Work to complete:
Please locate each line in the entries below that contains the word "rightmost" and copy those lines out.

Task data:
□ □ □

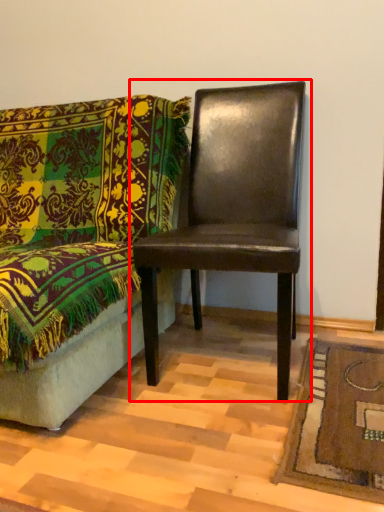
Question: From the image's perspective, what is the correct spatial positioning of chair (annotated by the red box) in reference to chair?

Choices:
 (A) below
 (B) above

Answer: (B)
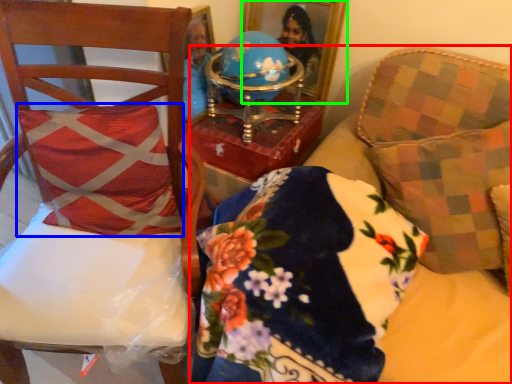
Question: Which is nearer to the furniture (highlighted by a red box)? throw pillow (highlighted by a blue box) or picture frame (highlighted by a green box).

Choices:
 (A) throw pillow
 (B) picture frame

Answer: (A)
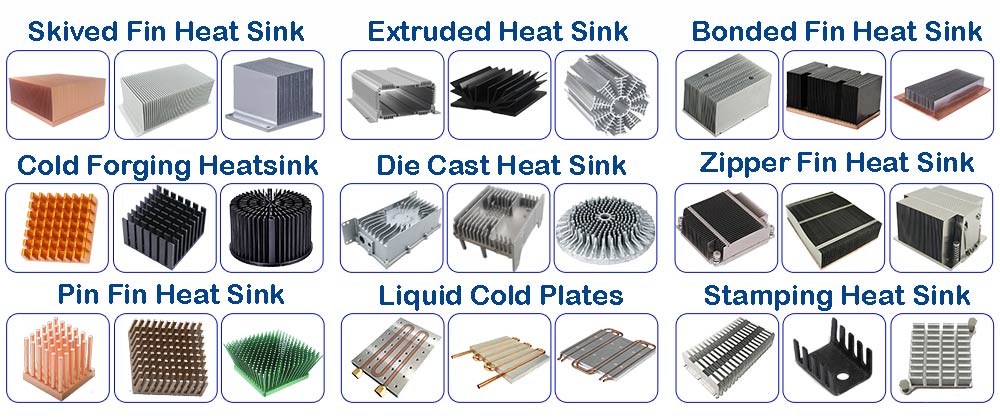
The width and height of the screenshot is (1000, 420). I want to click on heat duct, so point(951,102).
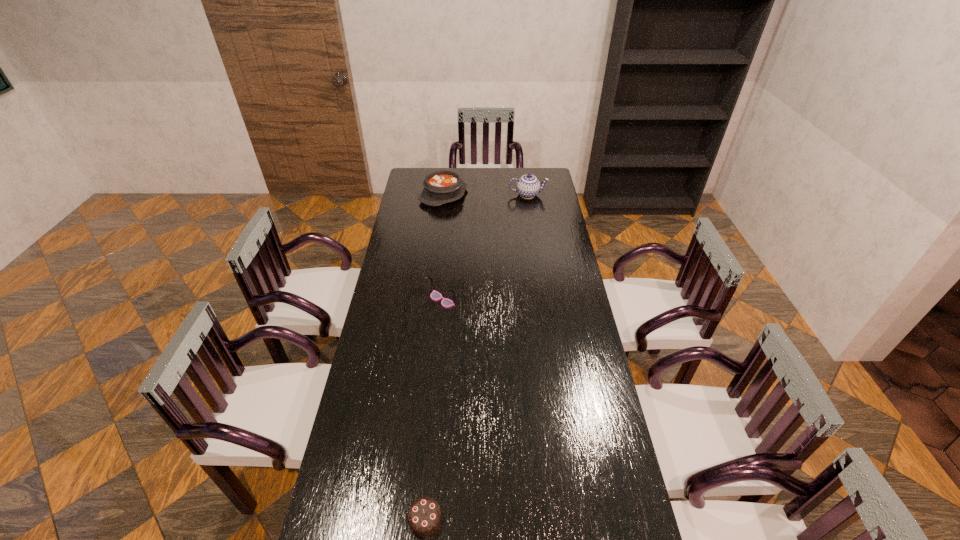
Find the location of a particular element. free point between the chinaware and the spectacles is located at coordinates (485, 247).

The height and width of the screenshot is (540, 960). Identify the location of free space between the shortest object and the rightmost object. (476, 357).

Identify the location of vacant point located between the rightmost object and the shortest object. The height and width of the screenshot is (540, 960). (476, 357).

Locate an element on the screen. The height and width of the screenshot is (540, 960). vacant space that is in between the casserole and the tallest object is located at coordinates tap(486, 195).

You are a GUI agent. You are given a task and a screenshot of the screen. Output one action in this format:
    pyautogui.click(x=<x>, y=<y>)
    Task: Click on the free point between the casserole and the spectacles
    The height and width of the screenshot is (540, 960).
    Given the screenshot: What is the action you would take?
    pyautogui.click(x=443, y=247)

Find the location of a particular element. vacant area that lies between the tallest object and the chocolate cake is located at coordinates [x=476, y=357].

The width and height of the screenshot is (960, 540). I want to click on unoccupied position between the casserole and the tallest object, so click(486, 195).

The width and height of the screenshot is (960, 540). Find the location of `free space that is in between the casserole and the tallest object`. free space that is in between the casserole and the tallest object is located at coordinates (486, 195).

The height and width of the screenshot is (540, 960). Identify the location of empty space that is in between the spectacles and the nearest object. (434, 409).

Locate an element on the screen. free area in between the third farthest object and the shortest object is located at coordinates tap(434, 409).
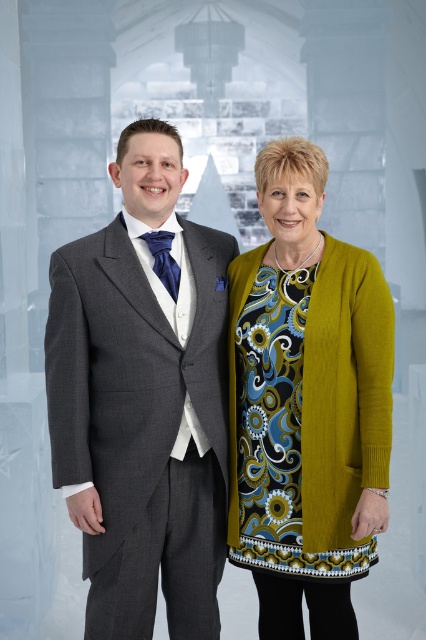
Question: Considering the relative positions of charcoal gray suit at left and green textured cardigan at right in the image provided, where is charcoal gray suit at left located with respect to green textured cardigan at right?

Choices:
 (A) above
 (B) below

Answer: (A)

Question: Considering the relative positions of charcoal gray suit at left and green textured cardigan at right in the image provided, where is charcoal gray suit at left located with respect to green textured cardigan at right?

Choices:
 (A) above
 (B) below

Answer: (A)

Question: Among these objects, which one is nearest to the camera?

Choices:
 (A) charcoal gray suit at left
 (B) green textured cardigan at right

Answer: (B)

Question: Is charcoal gray suit at left further to camera compared to green textured cardigan at right?

Choices:
 (A) yes
 (B) no

Answer: (A)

□ □ □

Full response:
The height and width of the screenshot is (540, 960). Identify the location of free space between the shortest object and the rightmost object. (476, 357).
Identify the location of vacant point located between the rightmost object and the shortest object. The height and width of the screenshot is (540, 960). (476, 357).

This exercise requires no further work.